-- Start --

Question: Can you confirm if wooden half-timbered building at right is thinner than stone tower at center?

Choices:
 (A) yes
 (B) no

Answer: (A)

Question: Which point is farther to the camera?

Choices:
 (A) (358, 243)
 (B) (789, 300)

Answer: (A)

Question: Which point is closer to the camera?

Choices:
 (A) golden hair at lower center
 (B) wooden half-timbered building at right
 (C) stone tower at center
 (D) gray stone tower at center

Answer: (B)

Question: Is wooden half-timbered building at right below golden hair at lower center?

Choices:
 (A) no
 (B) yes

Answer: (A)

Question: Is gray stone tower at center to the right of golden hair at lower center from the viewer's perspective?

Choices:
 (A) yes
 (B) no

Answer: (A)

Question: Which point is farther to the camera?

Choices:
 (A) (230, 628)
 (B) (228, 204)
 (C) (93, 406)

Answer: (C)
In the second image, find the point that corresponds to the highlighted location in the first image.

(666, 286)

-- End --

WHAT IS NEEDED: Output the stretch of the listing above from the line containing "Answer: (B)" through the end of the listing, both ends included, with every line unchanged.

CORRECT ANSWER:
Answer: (B)

Question: Is wooden half-timbered building at right below golden hair at lower center?

Choices:
 (A) no
 (B) yes

Answer: (A)

Question: Is gray stone tower at center to the right of golden hair at lower center from the viewer's perspective?

Choices:
 (A) yes
 (B) no

Answer: (A)

Question: Which point is farther to the camera?

Choices:
 (A) (230, 628)
 (B) (228, 204)
 (C) (93, 406)

Answer: (C)
In the second image, find the point that corresponds to the highlighted location in the first image.

(666, 286)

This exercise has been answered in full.